▶ **YOUR GOAL**:
Everything from the line containing "(415, 149) = (540, 102): white hat -> none" through the final line of the entries must be repeated exactly, and only that, without pictures.

--- GIVEN RECORDS Enclosed Below ---

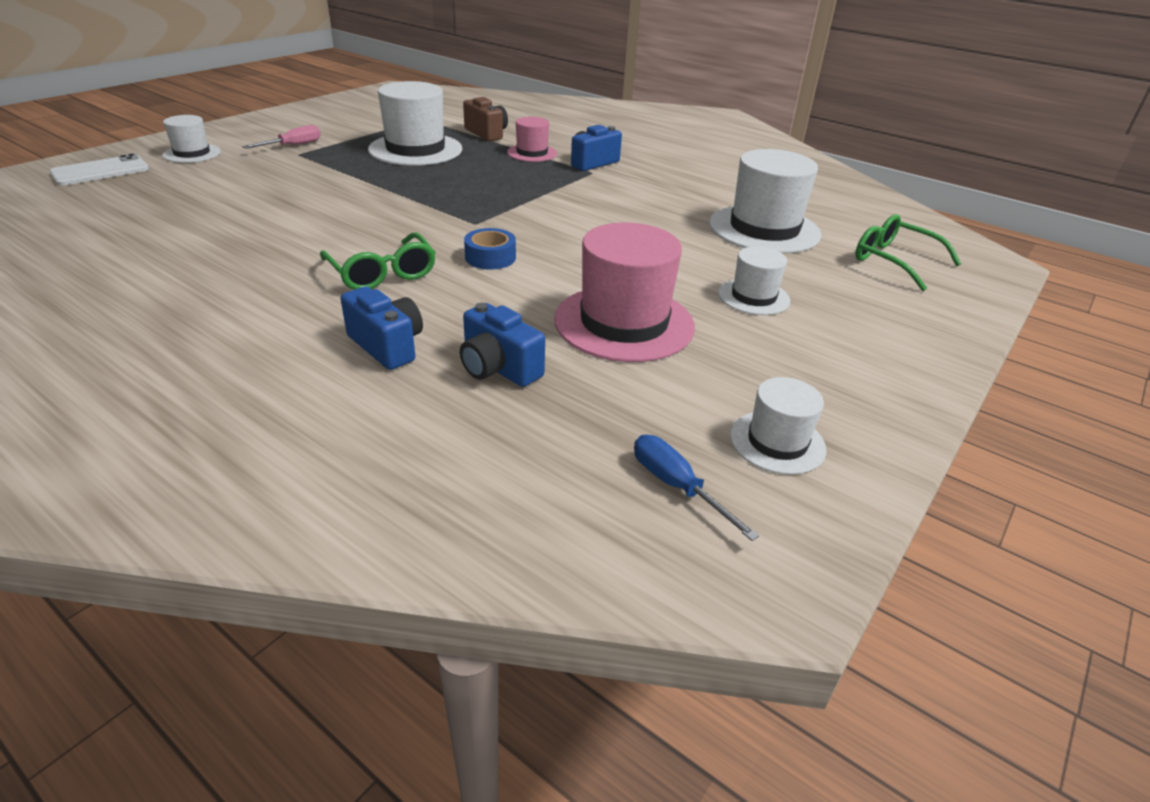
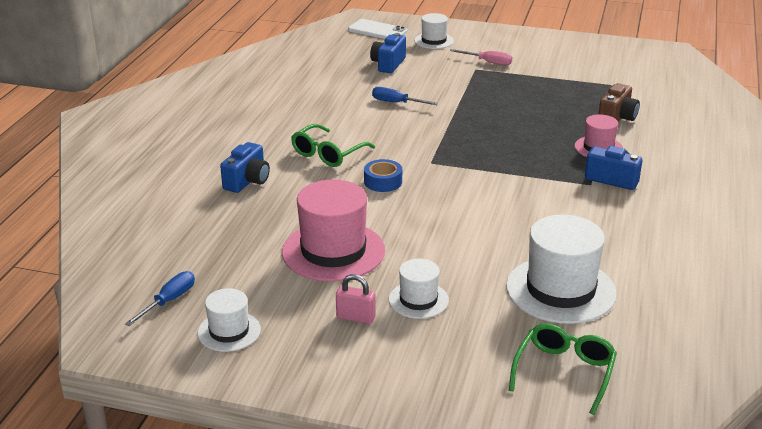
camera: 70 degrees right, 5 degrees down
(311, 206) = (396, 103): none -> blue screwdriver
(415, 149) = (540, 102): white hat -> none
(498, 368) = (247, 220): blue camera -> blue camera (388, 64)
(775, 341) = (355, 318): none -> pink padlock

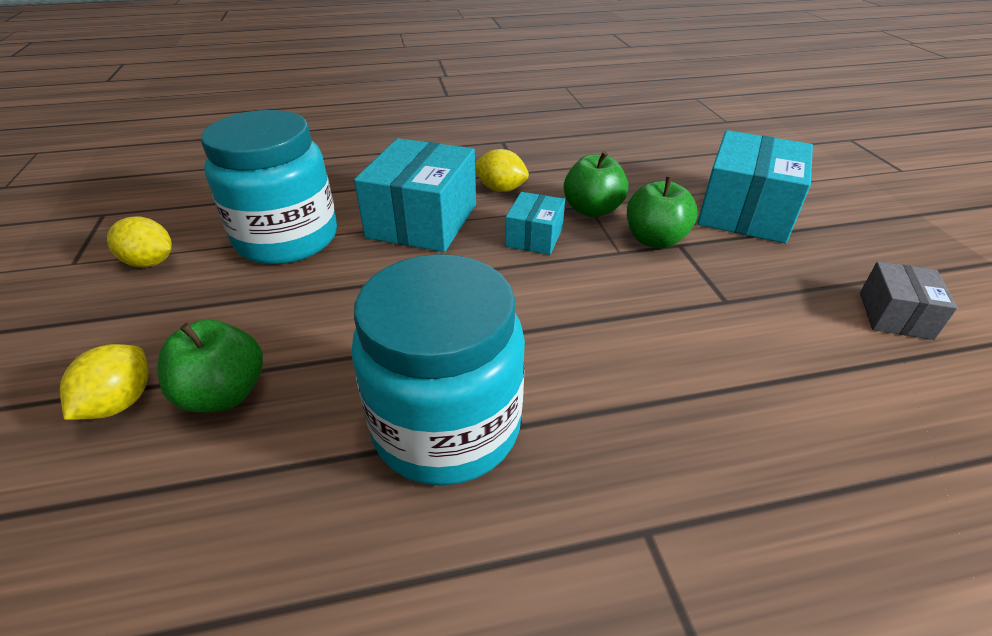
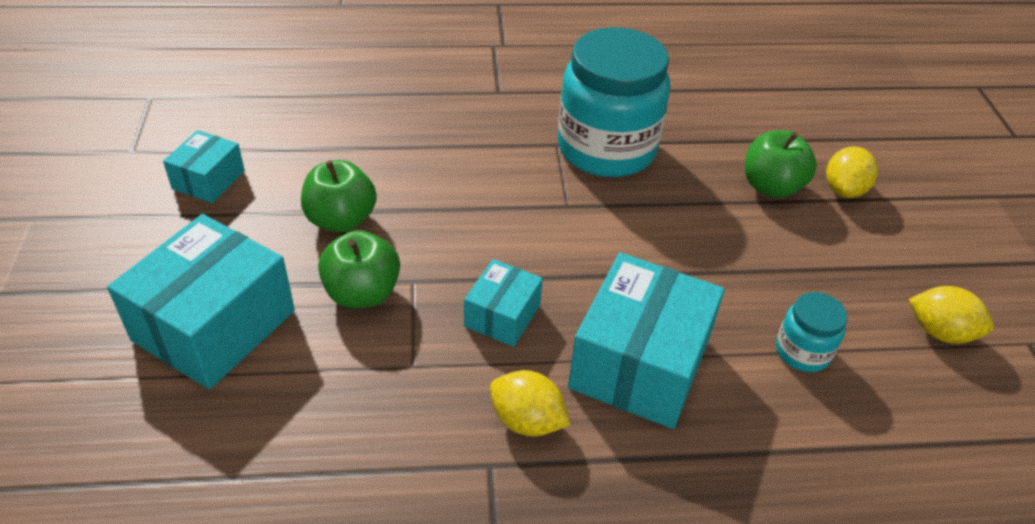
camera: 175 degrees left, 5 degrees up
(287, 239) = (802, 351): turquoise jar -> turquoise jar, size x0.45
(592, 210) = (412, 356): green apple -> green apple (341, 220)
(895, 315) = (208, 180): grey box -> turquoise box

--- End of Enclosed GIVEN RECORDS ---

▶ **ANSWER BOX**:
(415, 149) = (540, 102): white hat -> none
(498, 368) = (247, 220): blue camera -> blue camera (388, 64)
(775, 341) = (355, 318): none -> pink padlock

camera: 175 degrees left, 5 degrees up
(287, 239) = (802, 351): turquoise jar -> turquoise jar, size x0.45
(592, 210) = (412, 356): green apple -> green apple (341, 220)
(895, 315) = (208, 180): grey box -> turquoise box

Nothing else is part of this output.